:: Task material ::

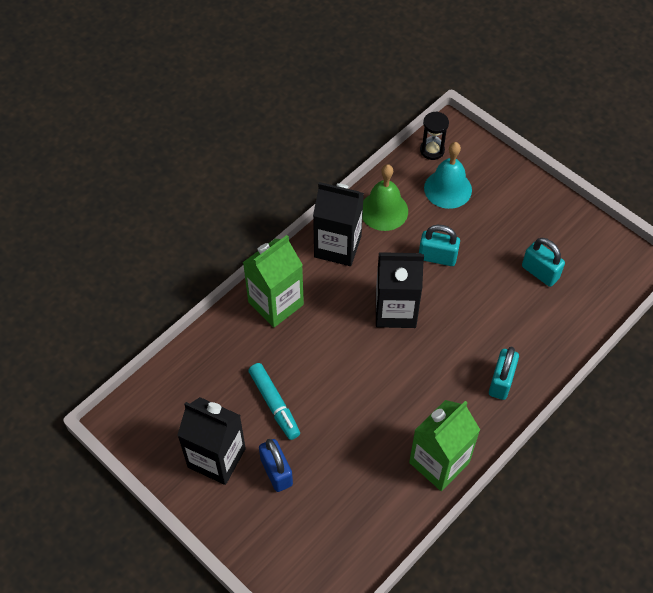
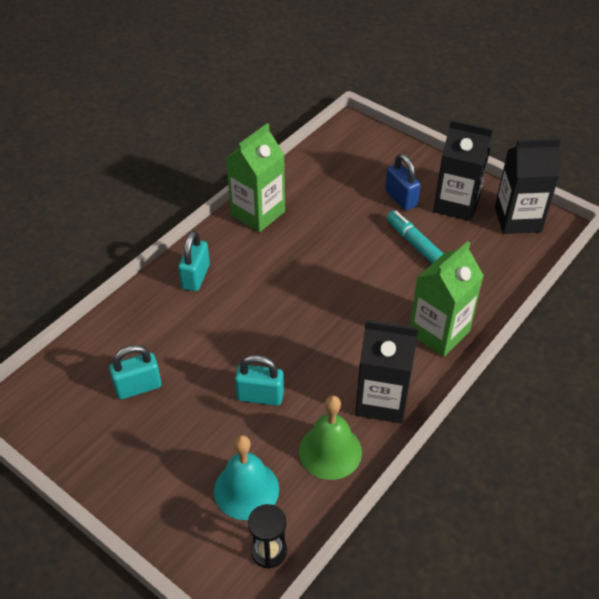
camera: 175 degrees right, 10 degrees down
black carton [376,252,424,328] -> black carton moved to [495,138,561,234]
turquoise padlock [522,238,565,287] -> turquoise padlock turned 60 degrees counterclockwise [109,345,162,399]

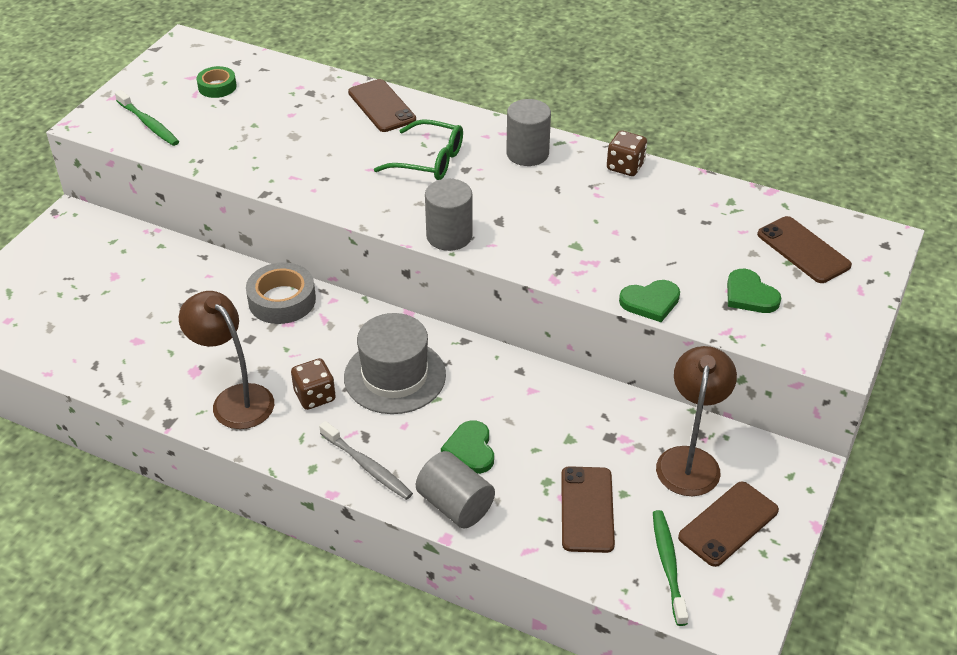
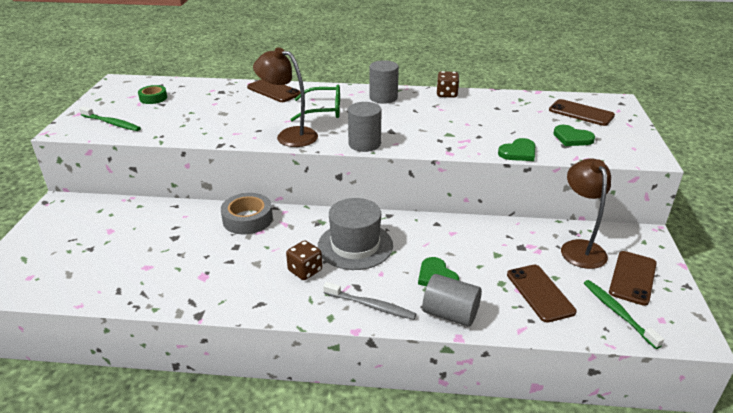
camera: 20 degrees left, 10 degrees down
brown lamp [179,291,274,429] -> brown lamp moved to [253,47,318,147]

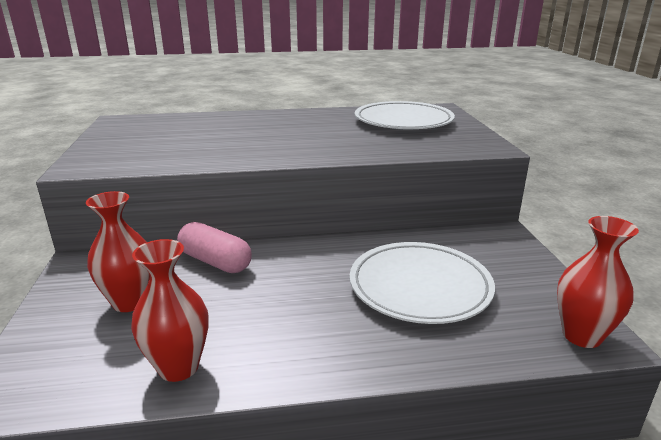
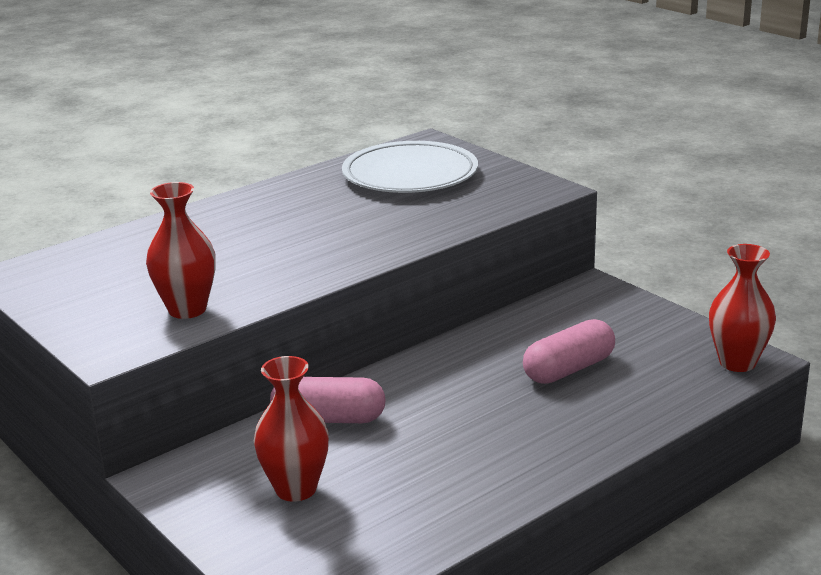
camera: 30 degrees left, 0 degrees up
red vase [131,239,209,382] -> red vase moved to [146,182,216,319]
white plate [350,242,495,324] -> pink capsule [523,319,615,384]

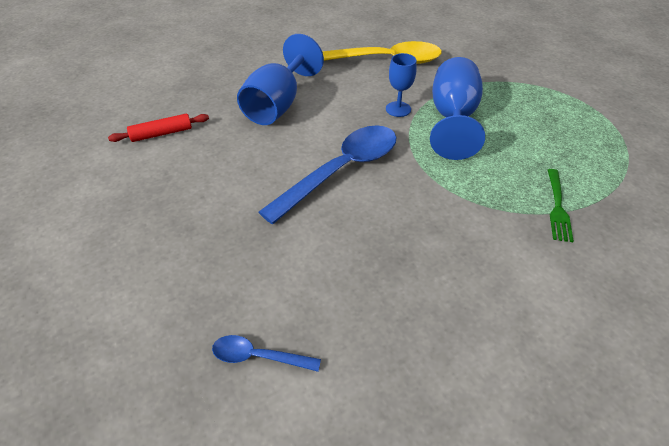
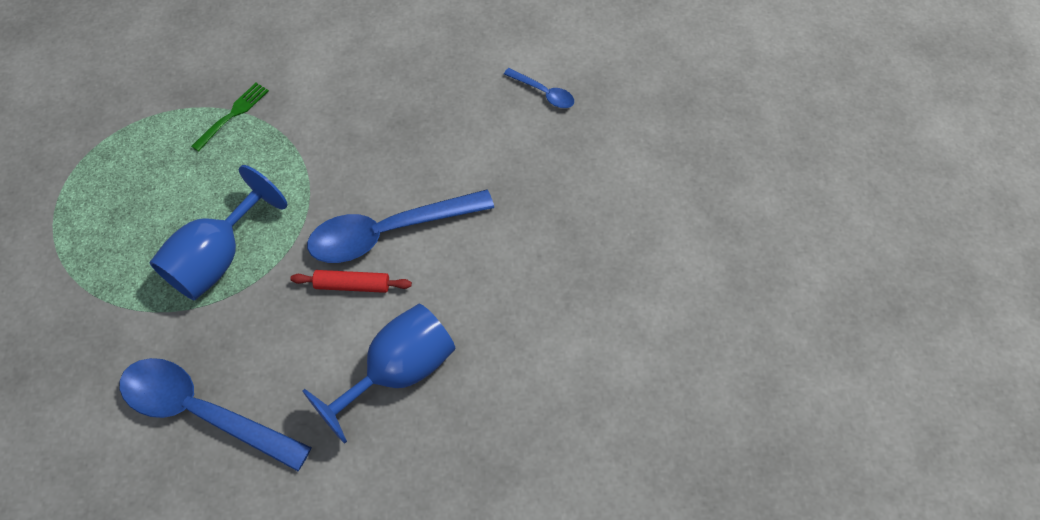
camera: 155 degrees left, 15 degrees up
red rolling pin [108,114,209,142] -> red rolling pin moved to [290,270,412,293]
yellow spoon [322,41,442,64] -> blue spoon [119,358,312,471]
blue goblet [386,53,417,117] -> none

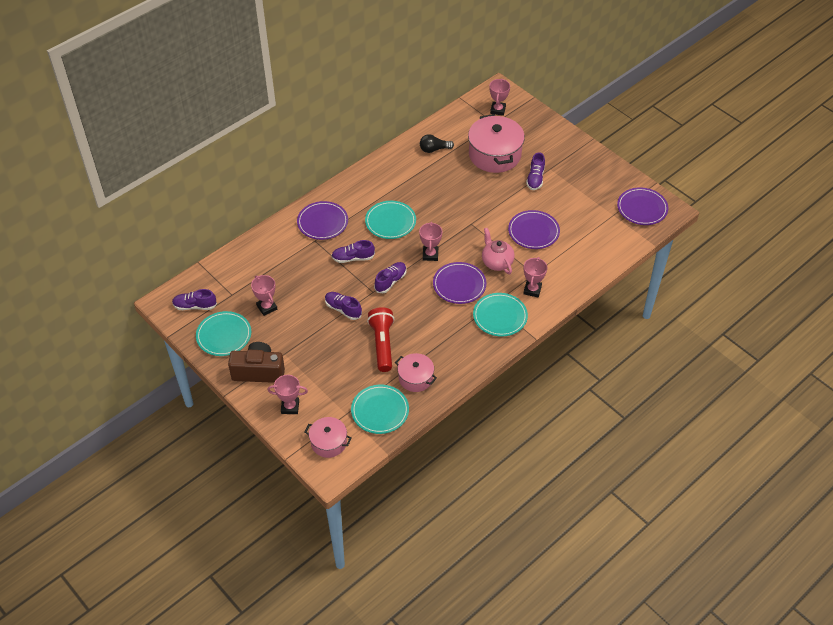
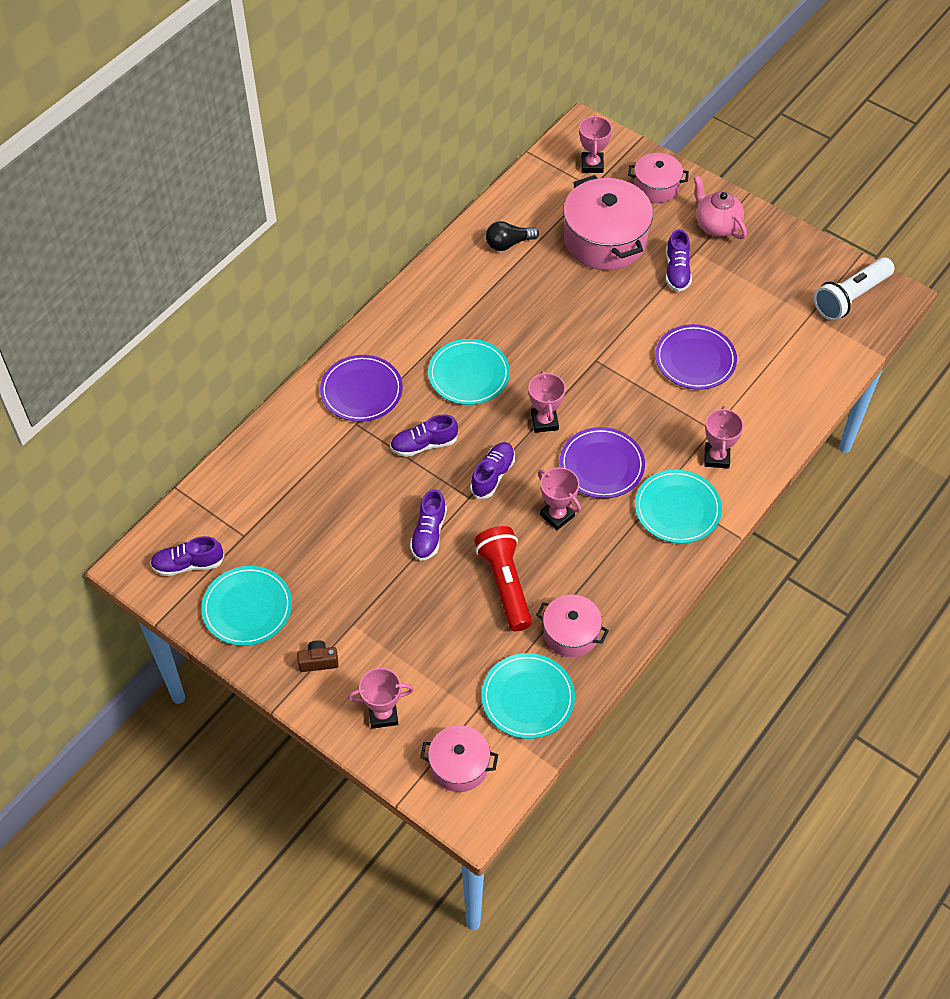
camera: 10 degrees left, 5 degrees up
brown camera [228,342,285,383] -> brown camera [297,640,339,672], size x0.46
pink trophy [251,275,277,316] -> pink trophy moved to [538,467,581,530]
purple shoe [325,292,362,320] -> purple shoe turned 105 degrees counterclockwise [410,489,447,561]
pink teapot [482,228,515,274] -> pink teapot moved to [693,175,747,239]
purple plate [617,187,668,225] -> white flashlight [814,257,894,321]
none -> pink pot [628,153,689,203]

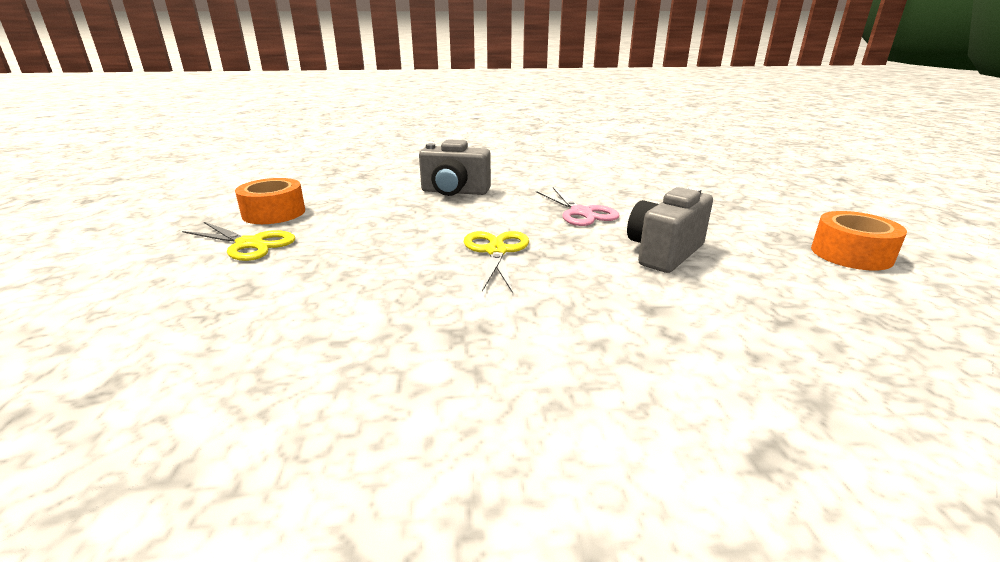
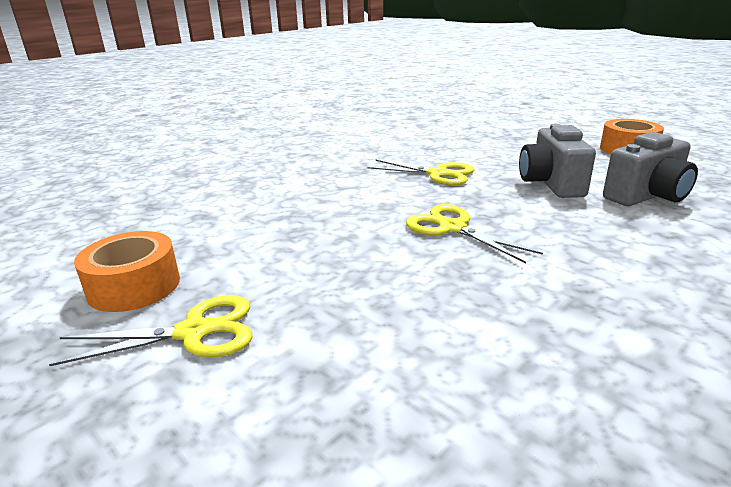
camera: 40 degrees left, 0 degrees up
grey camera [419,139,491,196] -> grey camera moved to [603,132,698,206]
pink scissors [536,187,619,226] -> yellow scissors [368,159,475,185]

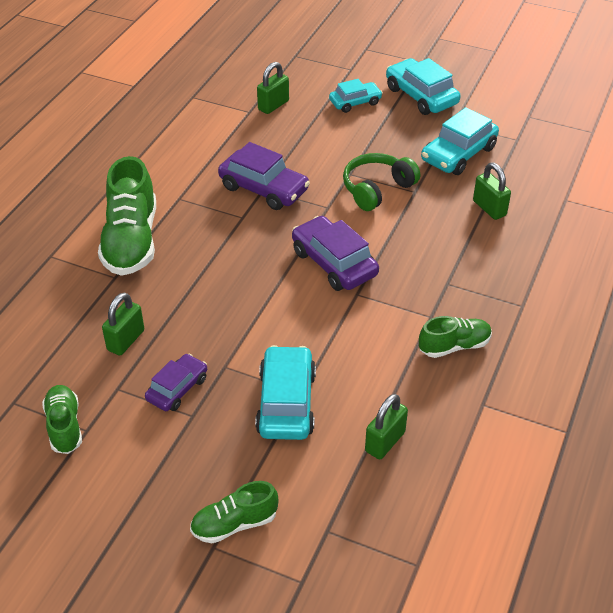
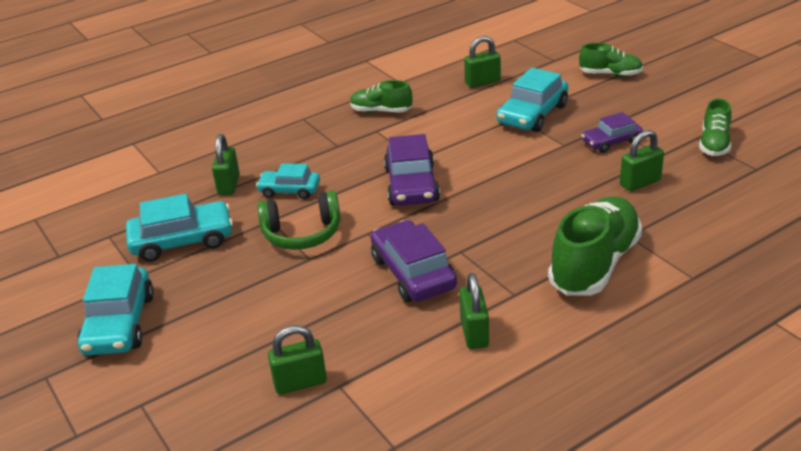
camera: 145 degrees left, 10 degrees down
turquoise car [329,79,383,113] -> turquoise car moved to [256,163,320,199]
none -> green padlock [459,273,489,349]

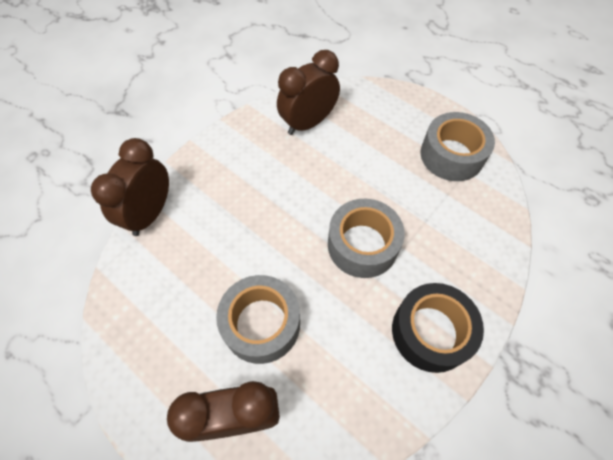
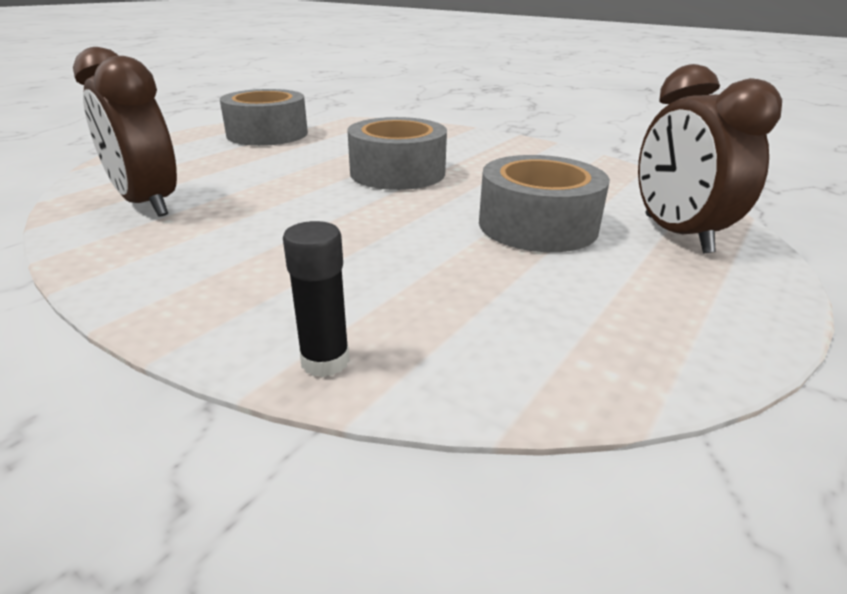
camera: 95 degrees left, 30 degrees down
brown clock [91,138,169,236] -> black glue stick [283,221,350,377]
black tape [392,283,484,373] -> none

:::

Your answer must be an exact copy of the lines above, from the line that contains "blue goblet [386,53,417,117] -> none" through the final line, with no pictures in it.

[Worked solution]
blue goblet [386,53,417,117] -> none

camera: 10 degrees left, 5 degrees up
brown camera [228,342,285,383] -> brown camera [297,640,339,672], size x0.46
pink trophy [251,275,277,316] -> pink trophy moved to [538,467,581,530]
purple shoe [325,292,362,320] -> purple shoe turned 105 degrees counterclockwise [410,489,447,561]
pink teapot [482,228,515,274] -> pink teapot moved to [693,175,747,239]
purple plate [617,187,668,225] -> white flashlight [814,257,894,321]
none -> pink pot [628,153,689,203]

camera: 40 degrees left, 0 degrees up
grey camera [419,139,491,196] -> grey camera moved to [603,132,698,206]
pink scissors [536,187,619,226] -> yellow scissors [368,159,475,185]

camera: 145 degrees left, 10 degrees down
turquoise car [329,79,383,113] -> turquoise car moved to [256,163,320,199]
none -> green padlock [459,273,489,349]

camera: 95 degrees left, 30 degrees down
brown clock [91,138,169,236] -> black glue stick [283,221,350,377]
black tape [392,283,484,373] -> none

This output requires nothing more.